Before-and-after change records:
========

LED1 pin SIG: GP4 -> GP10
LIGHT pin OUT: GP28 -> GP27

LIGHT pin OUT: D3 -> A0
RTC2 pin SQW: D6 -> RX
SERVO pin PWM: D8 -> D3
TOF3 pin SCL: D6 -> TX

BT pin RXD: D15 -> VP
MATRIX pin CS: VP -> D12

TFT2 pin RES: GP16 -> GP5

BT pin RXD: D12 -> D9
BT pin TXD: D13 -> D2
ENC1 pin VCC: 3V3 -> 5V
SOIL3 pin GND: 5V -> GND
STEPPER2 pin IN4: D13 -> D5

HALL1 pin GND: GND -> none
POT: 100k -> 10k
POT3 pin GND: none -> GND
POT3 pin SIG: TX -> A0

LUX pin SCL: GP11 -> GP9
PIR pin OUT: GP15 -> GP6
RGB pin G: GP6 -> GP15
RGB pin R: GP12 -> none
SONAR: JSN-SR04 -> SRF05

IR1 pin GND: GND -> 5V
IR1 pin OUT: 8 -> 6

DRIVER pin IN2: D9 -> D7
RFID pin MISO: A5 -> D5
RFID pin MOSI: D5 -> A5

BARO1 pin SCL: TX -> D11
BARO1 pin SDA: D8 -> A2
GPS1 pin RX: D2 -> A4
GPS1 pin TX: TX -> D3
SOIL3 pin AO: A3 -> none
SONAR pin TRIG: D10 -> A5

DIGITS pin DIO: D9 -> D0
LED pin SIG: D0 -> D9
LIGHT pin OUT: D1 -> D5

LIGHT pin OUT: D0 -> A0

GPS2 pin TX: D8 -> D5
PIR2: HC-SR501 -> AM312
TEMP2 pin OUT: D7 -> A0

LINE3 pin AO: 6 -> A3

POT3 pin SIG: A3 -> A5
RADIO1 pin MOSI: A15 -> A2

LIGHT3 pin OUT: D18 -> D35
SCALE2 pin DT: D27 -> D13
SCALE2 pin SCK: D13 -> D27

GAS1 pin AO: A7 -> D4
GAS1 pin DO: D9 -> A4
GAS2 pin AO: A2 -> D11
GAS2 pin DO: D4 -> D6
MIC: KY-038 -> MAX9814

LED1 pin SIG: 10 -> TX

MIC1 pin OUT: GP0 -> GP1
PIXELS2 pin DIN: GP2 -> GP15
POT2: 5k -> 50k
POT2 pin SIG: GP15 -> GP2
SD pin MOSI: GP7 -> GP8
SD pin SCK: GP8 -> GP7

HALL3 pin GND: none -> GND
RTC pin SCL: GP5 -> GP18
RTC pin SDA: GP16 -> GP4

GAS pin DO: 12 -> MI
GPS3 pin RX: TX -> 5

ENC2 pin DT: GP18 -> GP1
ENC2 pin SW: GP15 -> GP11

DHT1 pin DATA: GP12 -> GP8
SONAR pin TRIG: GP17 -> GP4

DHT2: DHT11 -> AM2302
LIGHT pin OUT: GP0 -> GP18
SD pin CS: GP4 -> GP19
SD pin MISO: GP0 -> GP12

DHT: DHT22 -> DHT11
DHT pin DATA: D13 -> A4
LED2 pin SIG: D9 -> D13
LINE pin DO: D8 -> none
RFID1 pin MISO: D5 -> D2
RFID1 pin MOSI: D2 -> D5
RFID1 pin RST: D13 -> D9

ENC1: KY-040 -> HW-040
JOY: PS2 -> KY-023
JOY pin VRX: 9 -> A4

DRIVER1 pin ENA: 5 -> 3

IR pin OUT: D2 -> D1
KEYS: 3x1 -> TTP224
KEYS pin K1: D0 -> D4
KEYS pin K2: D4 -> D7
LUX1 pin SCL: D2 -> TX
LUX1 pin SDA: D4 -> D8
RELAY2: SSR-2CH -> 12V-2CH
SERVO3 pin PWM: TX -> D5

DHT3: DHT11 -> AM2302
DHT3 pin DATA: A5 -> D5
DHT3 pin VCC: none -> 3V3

========

▸ Work request
Down to the last line, return the data above exactly.

▸ Result for this exercise
LED1 pin SIG: GP4 -> GP10
LIGHT pin OUT: GP28 -> GP27

LIGHT pin OUT: D3 -> A0
RTC2 pin SQW: D6 -> RX
SERVO pin PWM: D8 -> D3
TOF3 pin SCL: D6 -> TX

BT pin RXD: D15 -> VP
MATRIX pin CS: VP -> D12

TFT2 pin RES: GP16 -> GP5

BT pin RXD: D12 -> D9
BT pin TXD: D13 -> D2
ENC1 pin VCC: 3V3 -> 5V
SOIL3 pin GND: 5V -> GND
STEPPER2 pin IN4: D13 -> D5

HALL1 pin GND: GND -> none
POT: 100k -> 10k
POT3 pin GND: none -> GND
POT3 pin SIG: TX -> A0

LUX pin SCL: GP11 -> GP9
PIR pin OUT: GP15 -> GP6
RGB pin G: GP6 -> GP15
RGB pin R: GP12 -> none
SONAR: JSN-SR04 -> SRF05

IR1 pin GND: GND -> 5V
IR1 pin OUT: 8 -> 6

DRIVER pin IN2: D9 -> D7
RFID pin MISO: A5 -> D5
RFID pin MOSI: D5 -> A5

BARO1 pin SCL: TX -> D11
BARO1 pin SDA: D8 -> A2
GPS1 pin RX: D2 -> A4
GPS1 pin TX: TX -> D3
SOIL3 pin AO: A3 -> none
SONAR pin TRIG: D10 -> A5

DIGITS pin DIO: D9 -> D0
LED pin SIG: D0 -> D9
LIGHT pin OUT: D1 -> D5

LIGHT pin OUT: D0 -> A0

GPS2 pin TX: D8 -> D5
PIR2: HC-SR501 -> AM312
TEMP2 pin OUT: D7 -> A0

LINE3 pin AO: 6 -> A3

POT3 pin SIG: A3 -> A5
RADIO1 pin MOSI: A15 -> A2

LIGHT3 pin OUT: D18 -> D35
SCALE2 pin DT: D27 -> D13
SCALE2 pin SCK: D13 -> D27

GAS1 pin AO: A7 -> D4
GAS1 pin DO: D9 -> A4
GAS2 pin AO: A2 -> D11
GAS2 pin DO: D4 -> D6
MIC: KY-038 -> MAX9814

LED1 pin SIG: 10 -> TX

MIC1 pin OUT: GP0 -> GP1
PIXELS2 pin DIN: GP2 -> GP15
POT2: 5k -> 50k
POT2 pin SIG: GP15 -> GP2
SD pin MOSI: GP7 -> GP8
SD pin SCK: GP8 -> GP7

HALL3 pin GND: none -> GND
RTC pin SCL: GP5 -> GP18
RTC pin SDA: GP16 -> GP4

GAS pin DO: 12 -> MI
GPS3 pin RX: TX -> 5

ENC2 pin DT: GP18 -> GP1
ENC2 pin SW: GP15 -> GP11

DHT1 pin DATA: GP12 -> GP8
SONAR pin TRIG: GP17 -> GP4

DHT2: DHT11 -> AM2302
LIGHT pin OUT: GP0 -> GP18
SD pin CS: GP4 -> GP19
SD pin MISO: GP0 -> GP12

DHT: DHT22 -> DHT11
DHT pin DATA: D13 -> A4
LED2 pin SIG: D9 -> D13
LINE pin DO: D8 -> none
RFID1 pin MISO: D5 -> D2
RFID1 pin MOSI: D2 -> D5
RFID1 pin RST: D13 -> D9

ENC1: KY-040 -> HW-040
JOY: PS2 -> KY-023
JOY pin VRX: 9 -> A4

DRIVER1 pin ENA: 5 -> 3

IR pin OUT: D2 -> D1
KEYS: 3x1 -> TTP224
KEYS pin K1: D0 -> D4
KEYS pin K2: D4 -> D7
LUX1 pin SCL: D2 -> TX
LUX1 pin SDA: D4 -> D8
RELAY2: SSR-2CH -> 12V-2CH
SERVO3 pin PWM: TX -> D5

DHT3: DHT11 -> AM2302
DHT3 pin DATA: A5 -> D5
DHT3 pin VCC: none -> 3V3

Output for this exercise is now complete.